» **Problem details**: A faithful copy of every entry, with the pictures removed, is what is needed here.

(Data supplied begins)

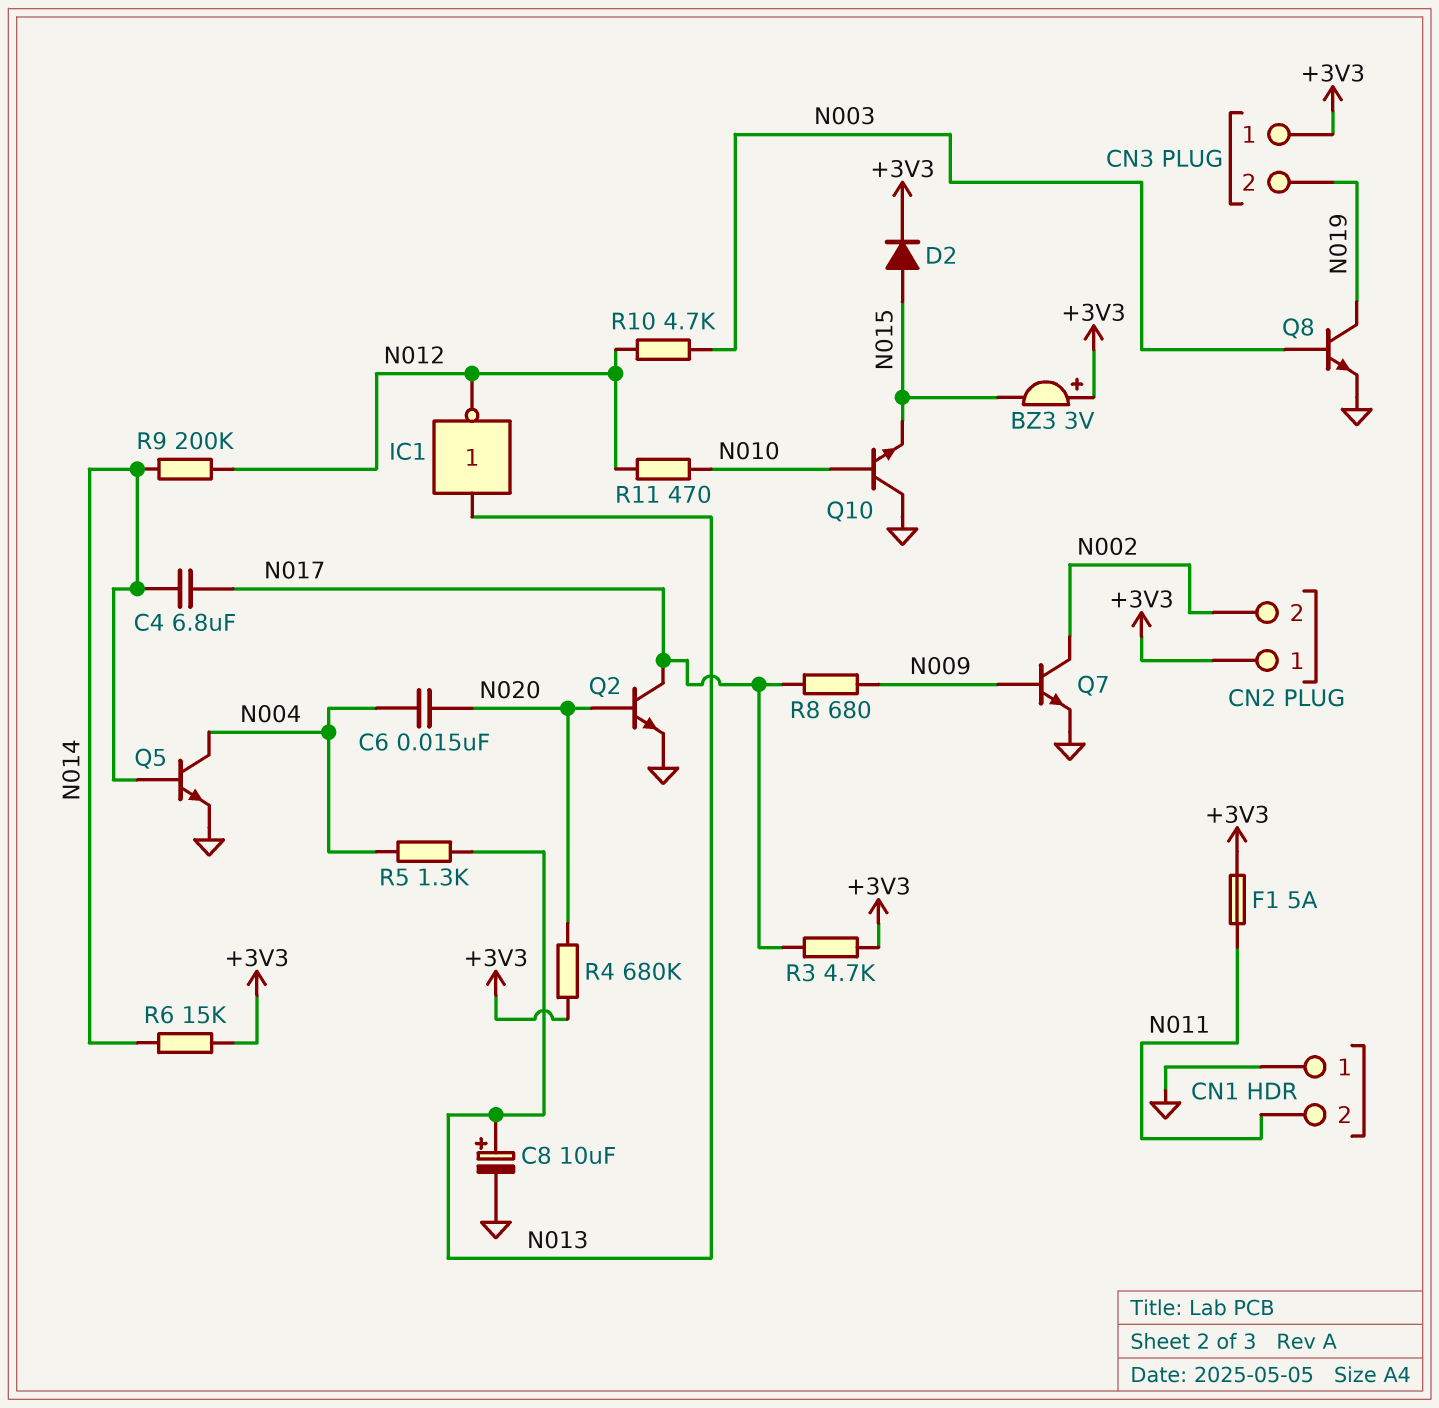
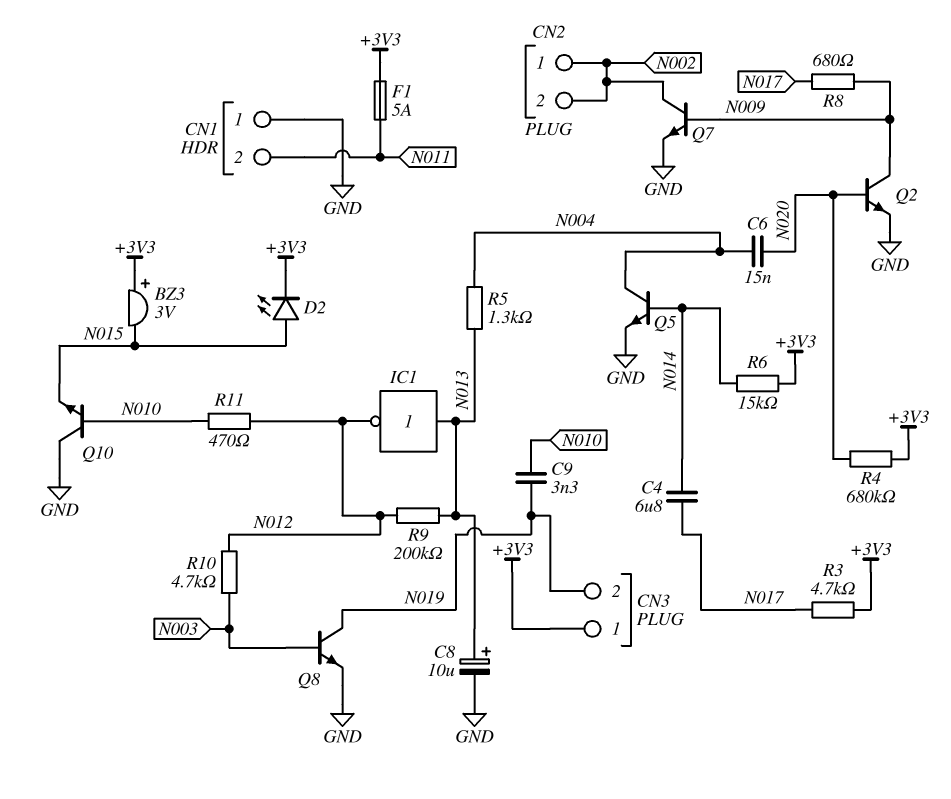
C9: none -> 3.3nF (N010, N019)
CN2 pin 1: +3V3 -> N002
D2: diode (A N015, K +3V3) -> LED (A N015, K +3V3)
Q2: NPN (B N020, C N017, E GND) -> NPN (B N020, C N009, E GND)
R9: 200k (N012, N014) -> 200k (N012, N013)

(Data supplied ends)

» **Solution below**:
C9: none -> 3.3nF (N010, N019)
CN2 pin 1: +3V3 -> N002
D2: diode (A N015, K +3V3) -> LED (A N015, K +3V3)
Q2: NPN (B N020, C N017, E GND) -> NPN (B N020, C N009, E GND)
R9: 200k (N012, N014) -> 200k (N012, N013)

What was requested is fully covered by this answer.